#### Task description
Your answer should hold all lines of the entries that include the word "brick".

#### Supplied records
[Start of section]

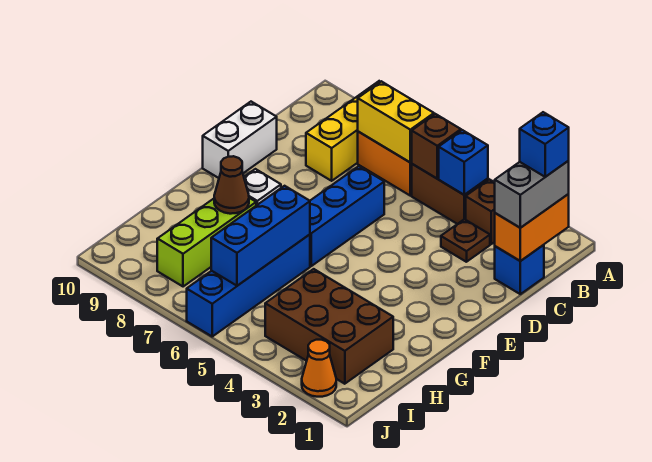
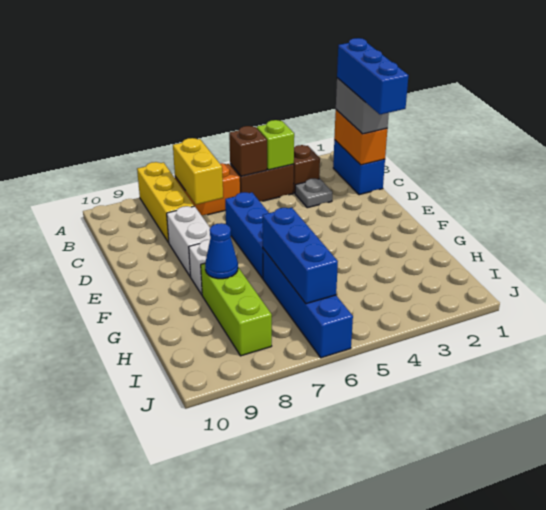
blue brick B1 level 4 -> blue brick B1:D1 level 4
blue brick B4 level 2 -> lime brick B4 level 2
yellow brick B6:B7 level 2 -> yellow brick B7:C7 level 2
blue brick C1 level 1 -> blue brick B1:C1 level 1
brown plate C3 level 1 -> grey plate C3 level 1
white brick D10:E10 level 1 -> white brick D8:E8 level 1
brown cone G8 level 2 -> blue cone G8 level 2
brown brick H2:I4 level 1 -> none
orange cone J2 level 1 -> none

[End of section]
[Start of section]

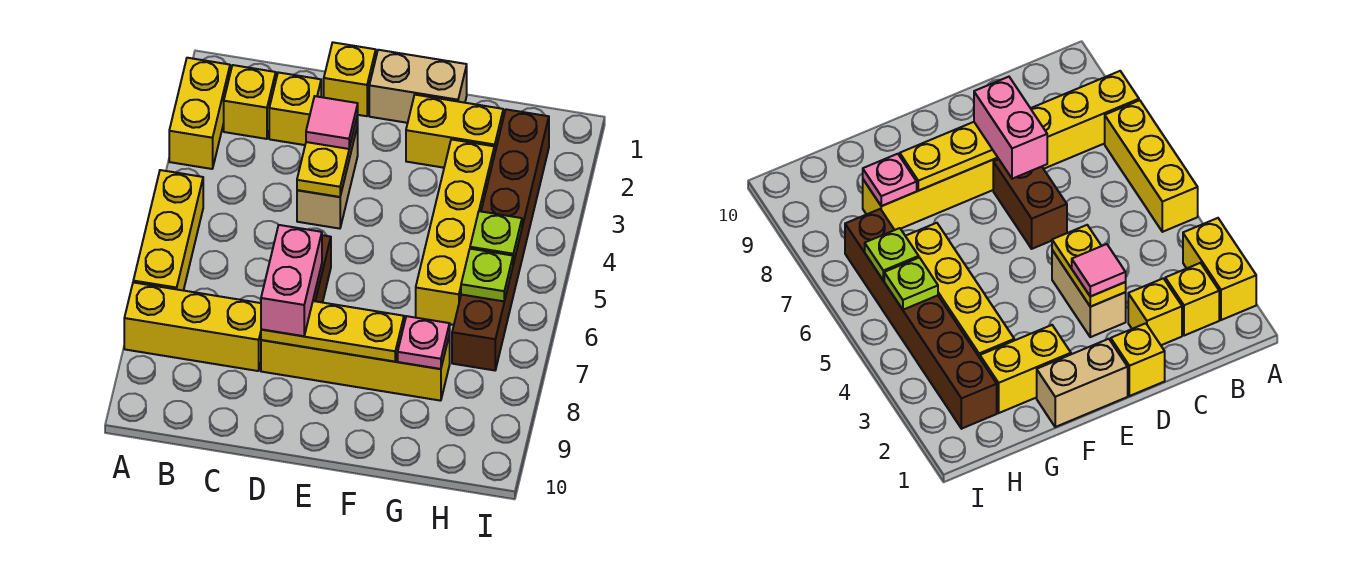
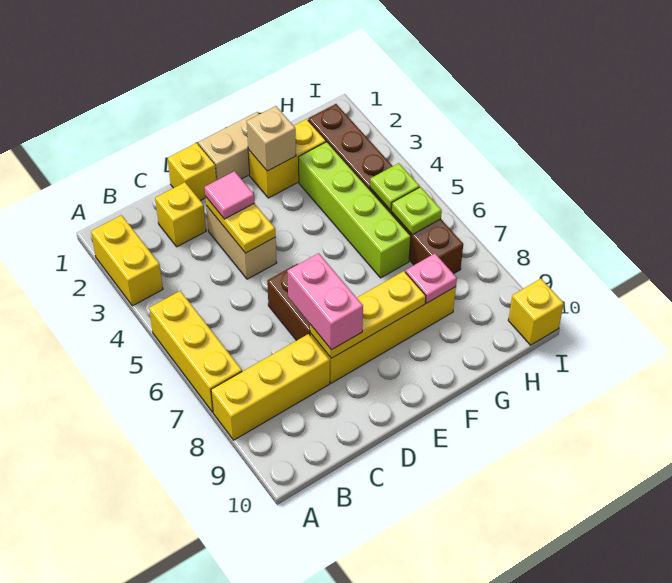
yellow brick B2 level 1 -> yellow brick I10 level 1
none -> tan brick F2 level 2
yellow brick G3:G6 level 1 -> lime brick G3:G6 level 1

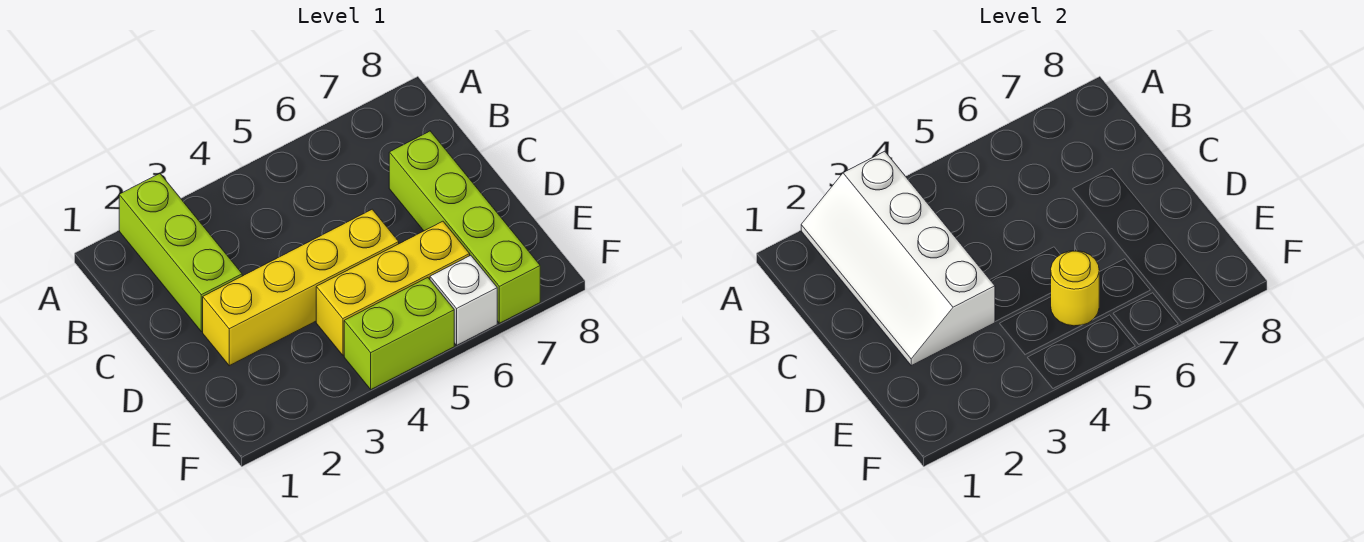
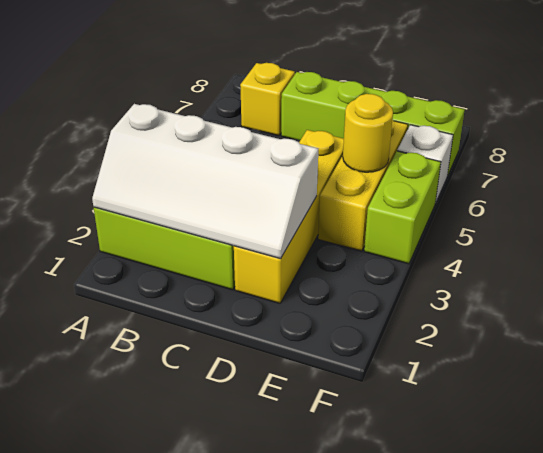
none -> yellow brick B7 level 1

[End of section]
[Start of section]

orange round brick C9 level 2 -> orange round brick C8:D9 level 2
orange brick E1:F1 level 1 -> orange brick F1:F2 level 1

[End of section]

#### Exercise result
blue brick B1 level 4 -> blue brick B1:D1 level 4
blue brick B4 level 2 -> lime brick B4 level 2
yellow brick B6:B7 level 2 -> yellow brick B7:C7 level 2
blue brick C1 level 1 -> blue brick B1:C1 level 1
white brick D10:E10 level 1 -> white brick D8:E8 level 1
brown brick H2:I4 level 1 -> none
yellow brick B2 level 1 -> yellow brick I10 level 1
none -> tan brick F2 level 2
yellow brick G3:G6 level 1 -> lime brick G3:G6 level 1
none -> yellow brick B7 level 1
orange round brick C9 level 2 -> orange round brick C8:D9 level 2
orange brick E1:F1 level 1 -> orange brick F1:F2 level 1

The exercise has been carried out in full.